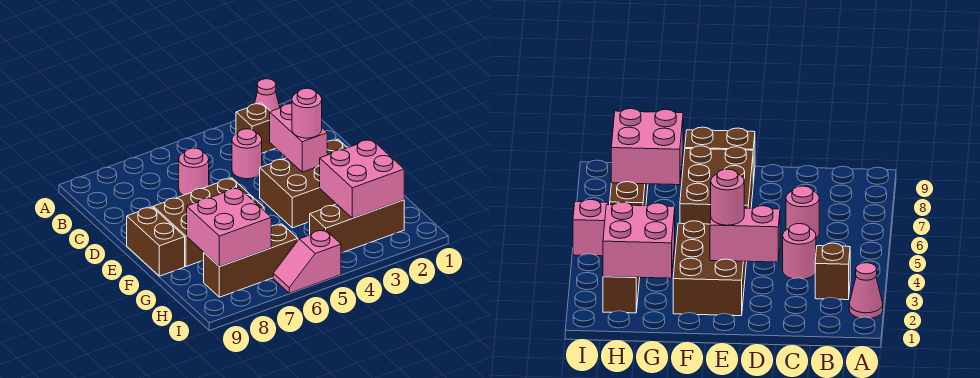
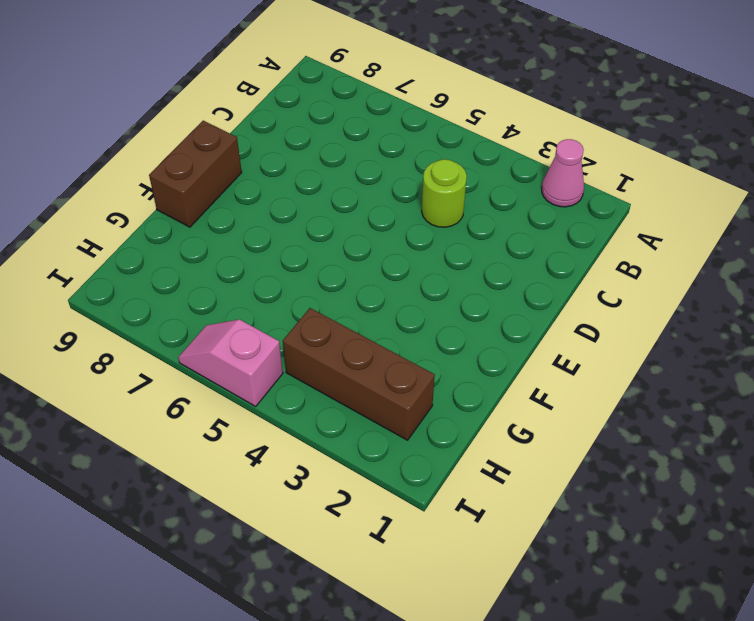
lime round brick C4 level 1 -> pink round brick C4 level 1
none -> brown brick B3 level 1
none -> pink round brick C6 level 1
none -> brown brick E2:F4 level 1

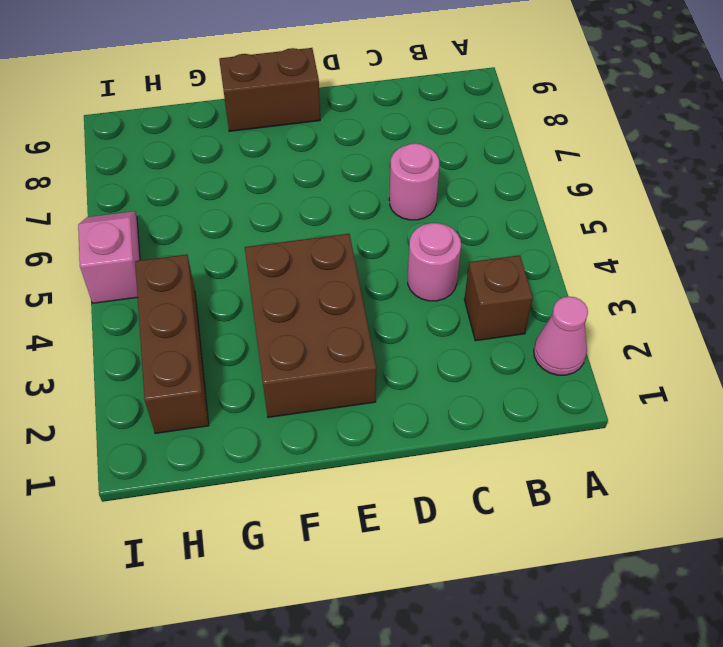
none -> brown brick E6:F8 level 1
none -> brown brick H6:H8 level 1
none -> pink brick D3:E3 level 2

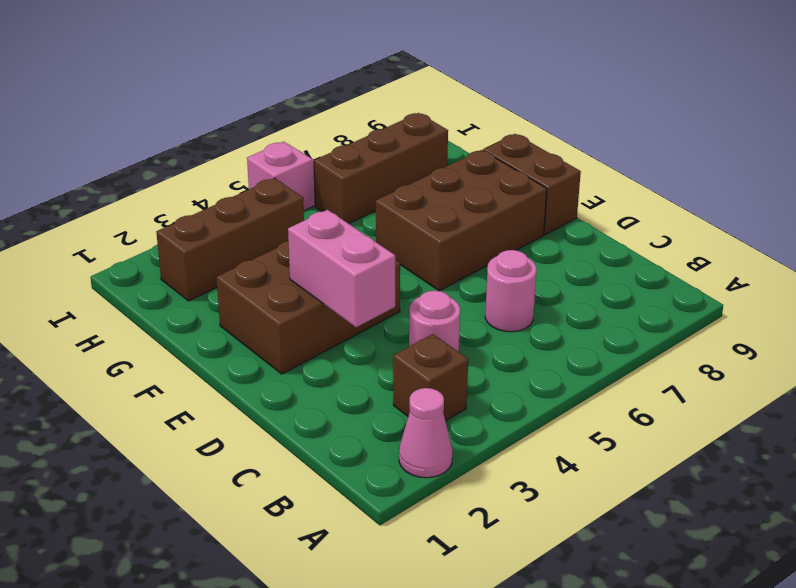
none -> pink brick G2:H3 level 2
none -> pink brick G7:H8 level 2
none -> pink round brick E3 level 3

Directions: Output all the records, word for word, with no pictures in the copy.

Exercise answer:
lime round brick C4 level 1 -> pink round brick C4 level 1
none -> brown brick B3 level 1
none -> pink round brick C6 level 1
none -> brown brick E2:F4 level 1

none -> brown brick E6:F8 level 1
none -> brown brick H6:H8 level 1
none -> pink brick D3:E3 level 2

none -> pink brick G2:H3 level 2
none -> pink brick G7:H8 level 2
none -> pink round brick E3 level 3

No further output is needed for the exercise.